[Records excerpted from a collection]
------------------------

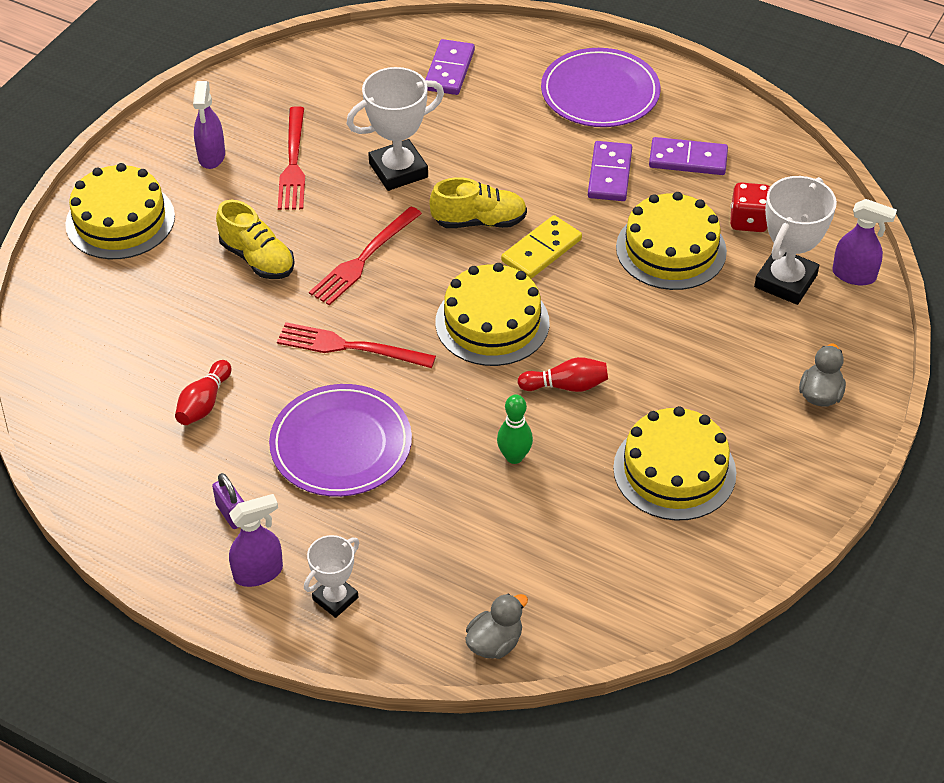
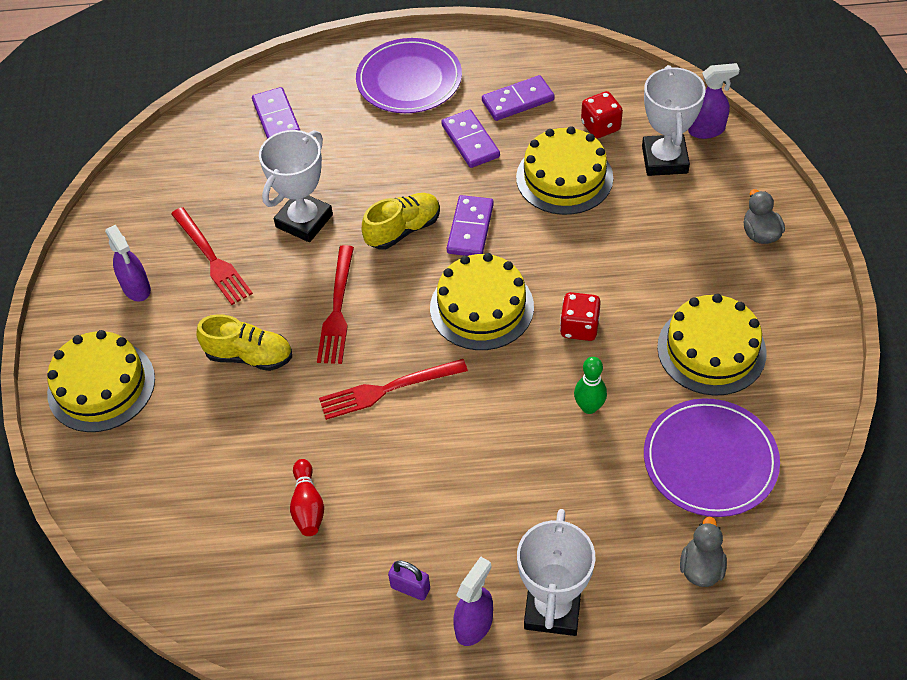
camera: 30 degrees left, 5 degrees up
purple plate [269,384,412,497] -> purple plate moved to [644,398,780,517]
white trophy [304,535,359,618] -> white trophy [517,509,595,636], size x1.68
yellow domino [501,215,582,279] -> purple domino [447,195,494,256]
red bowling pin [517,357,608,392] -> red dice [560,292,601,341]

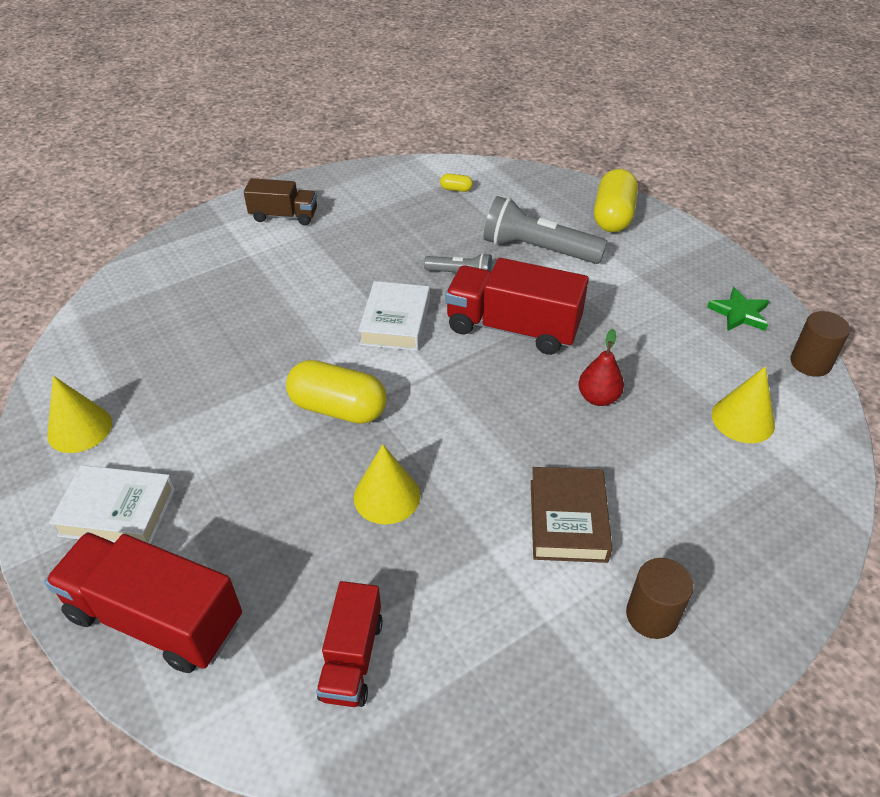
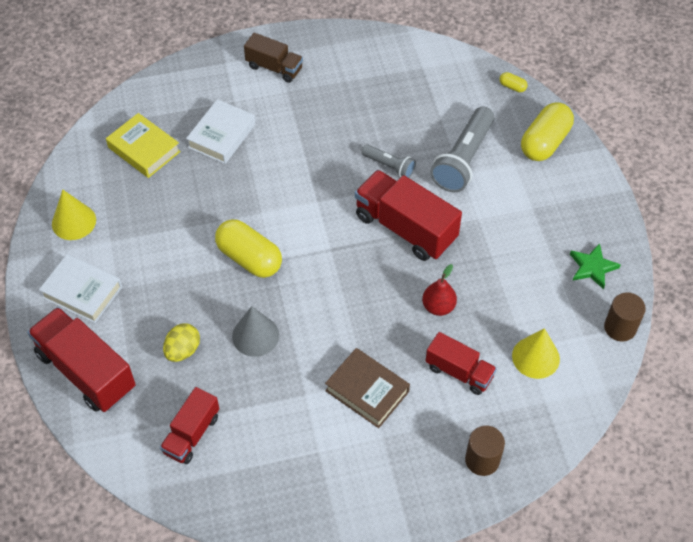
camera: 20 degrees right, 10 degrees up
yellow cone [354,444,420,524] -> grey cone [232,306,279,357]
white book [358,281,430,351] -> white book moved to [186,99,255,164]
yellow capsule [440,174,473,192] -> yellow capsule moved to [500,72,527,92]
grey flashlight [484,196,608,264] -> grey flashlight turned 105 degrees counterclockwise [430,106,495,192]
brown book [531,467,612,563] -> brown book turned 75 degrees counterclockwise [325,348,410,428]
brown cylinder [626,558,694,639] -> brown cylinder moved to [465,426,505,476]
none -> yellow book [106,113,181,178]
none -> yellow egg [163,323,200,362]
none -> red truck [426,332,497,395]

------------------------

▸ **YOUR TASK**
Starting at the line that contains "none -> yellow egg [163,323,200,362]", output every remaining line of the data exactly, and stop after the last one.

▸ **OUTPUT OF THE EXERCISE**
none -> yellow egg [163,323,200,362]
none -> red truck [426,332,497,395]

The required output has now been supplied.